Requirement: Among the entries below, one stretch runs from the line that contains "red battery [111,135,153,212]" through the line that contains "none -> black flashlight [152,320,236,379]". Repeat that stretch exactly, ends included, and only that.

Given records:
---

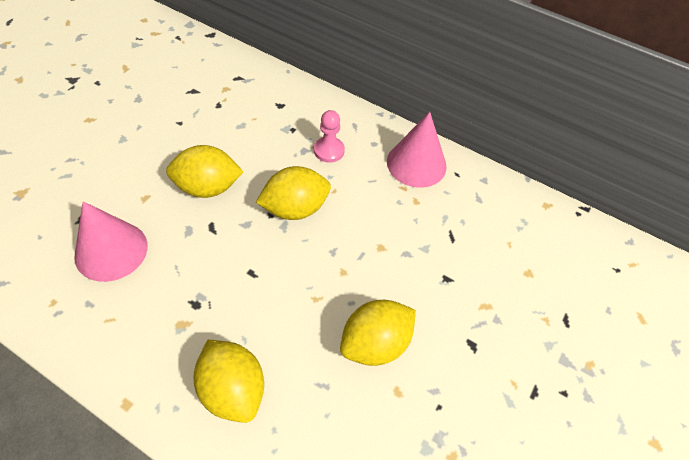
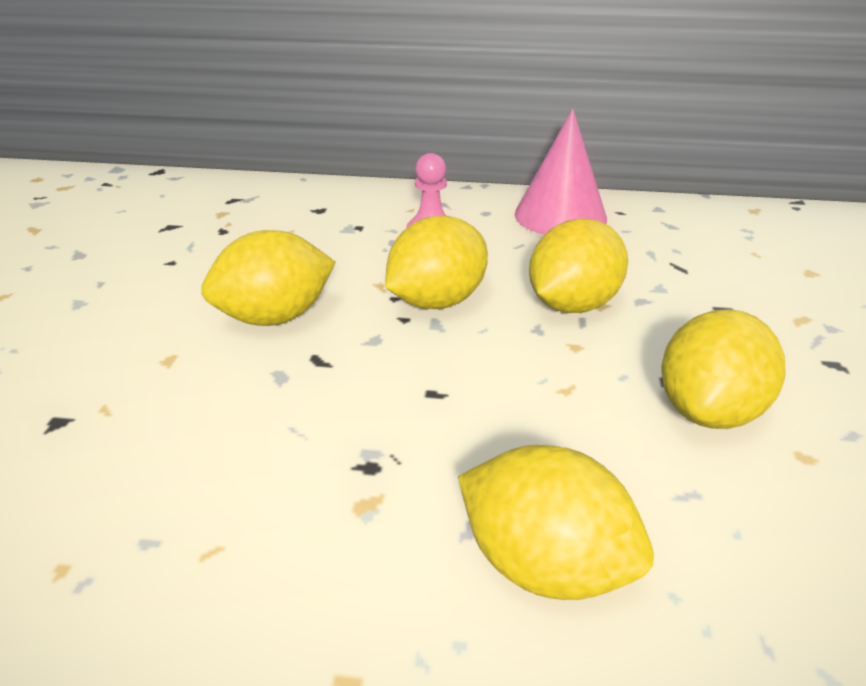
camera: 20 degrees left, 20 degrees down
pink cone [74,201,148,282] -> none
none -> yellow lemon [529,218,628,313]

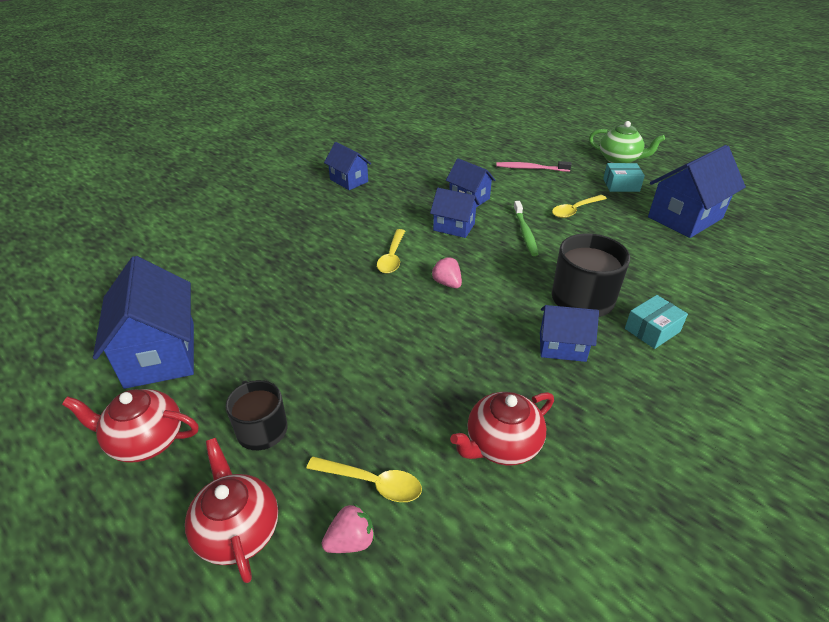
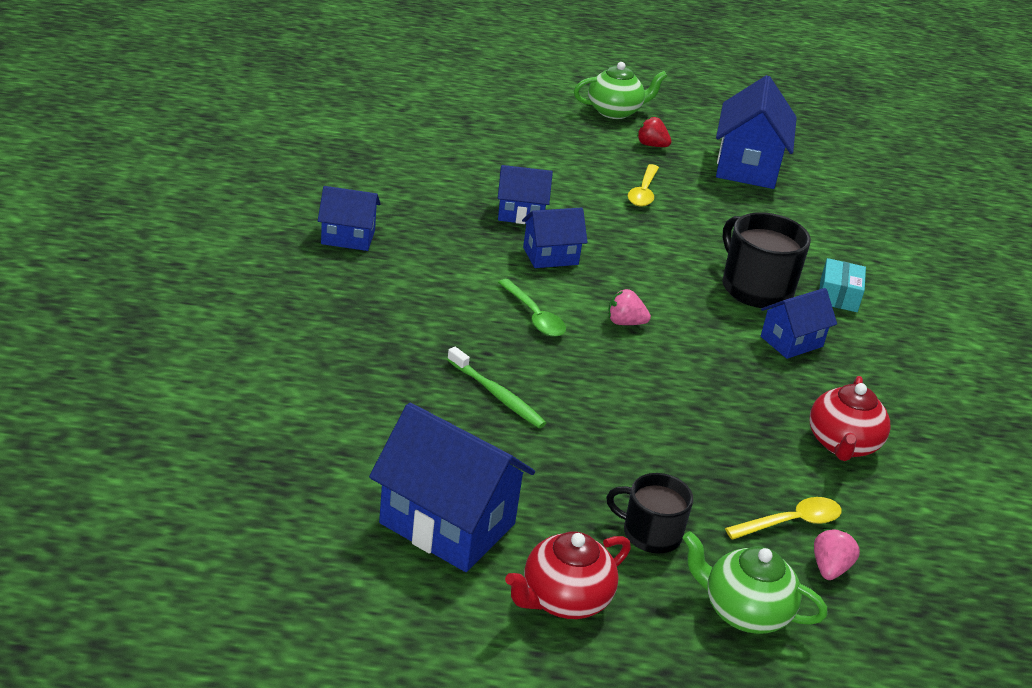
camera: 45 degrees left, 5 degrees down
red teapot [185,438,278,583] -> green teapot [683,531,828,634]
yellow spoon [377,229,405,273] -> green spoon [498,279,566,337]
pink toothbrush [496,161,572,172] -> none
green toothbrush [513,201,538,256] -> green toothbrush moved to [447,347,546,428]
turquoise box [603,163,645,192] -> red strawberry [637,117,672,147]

---

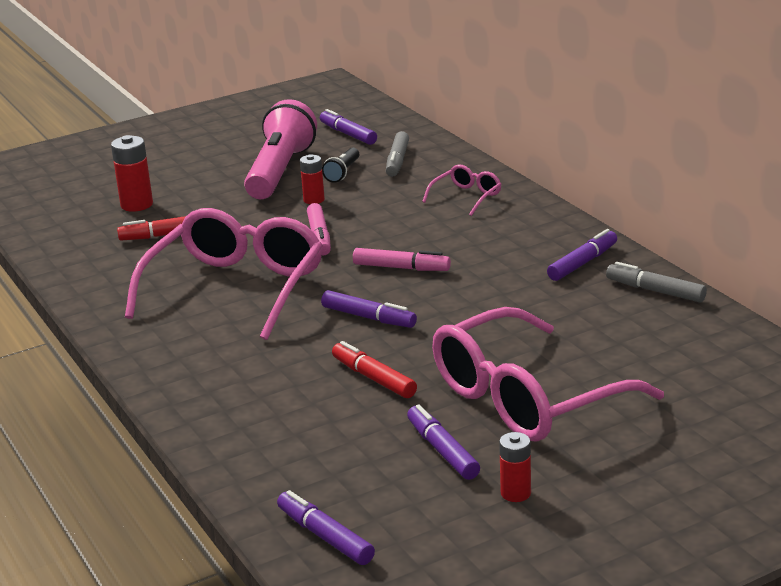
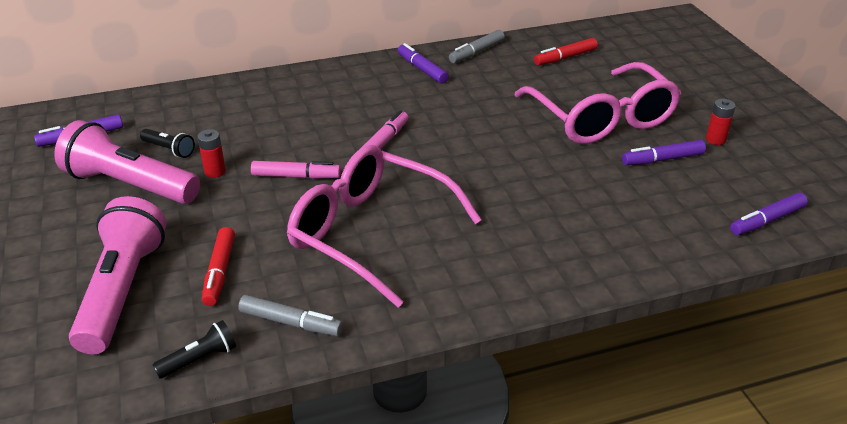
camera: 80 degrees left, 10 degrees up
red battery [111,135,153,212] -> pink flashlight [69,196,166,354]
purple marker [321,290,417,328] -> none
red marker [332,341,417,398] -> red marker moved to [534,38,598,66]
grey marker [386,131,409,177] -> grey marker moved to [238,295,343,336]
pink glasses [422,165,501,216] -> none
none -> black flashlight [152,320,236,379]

---

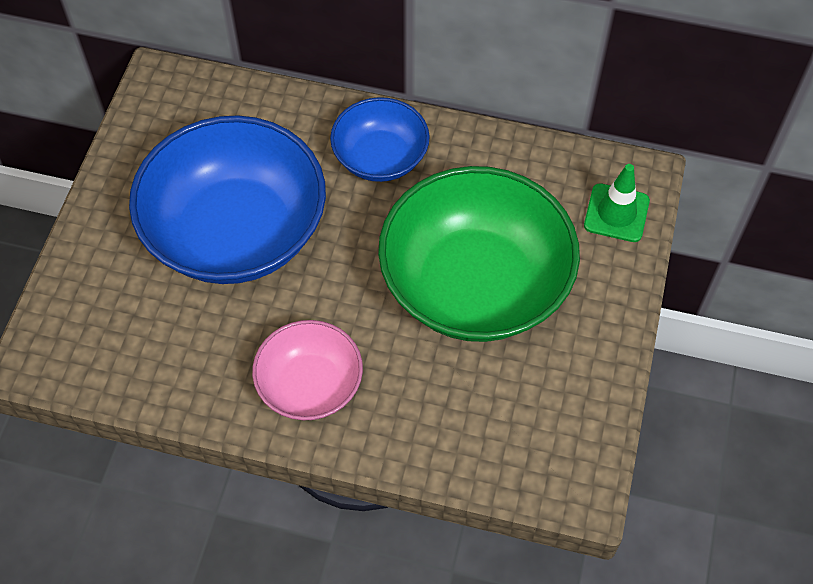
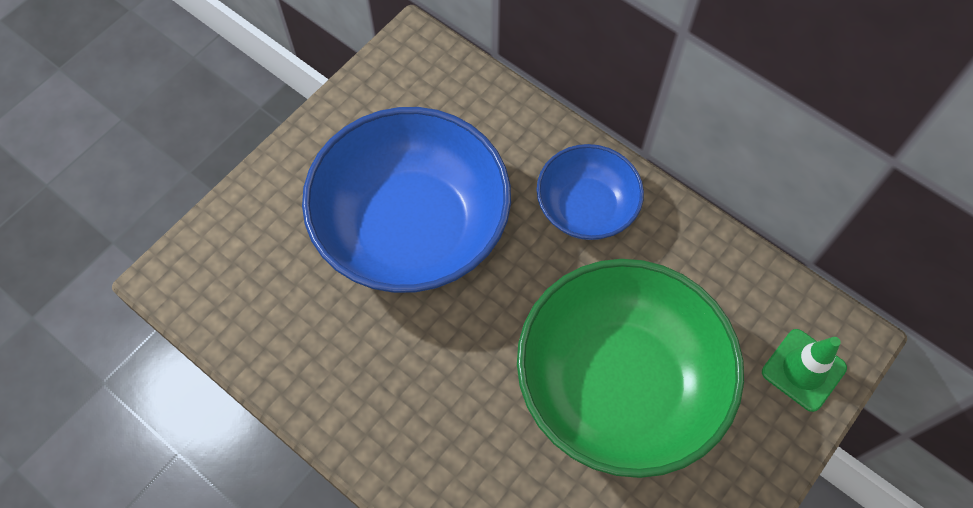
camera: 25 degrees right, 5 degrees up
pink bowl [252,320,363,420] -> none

---

Expected answer:
red battery [111,135,153,212] -> pink flashlight [69,196,166,354]
purple marker [321,290,417,328] -> none
red marker [332,341,417,398] -> red marker moved to [534,38,598,66]
grey marker [386,131,409,177] -> grey marker moved to [238,295,343,336]
pink glasses [422,165,501,216] -> none
none -> black flashlight [152,320,236,379]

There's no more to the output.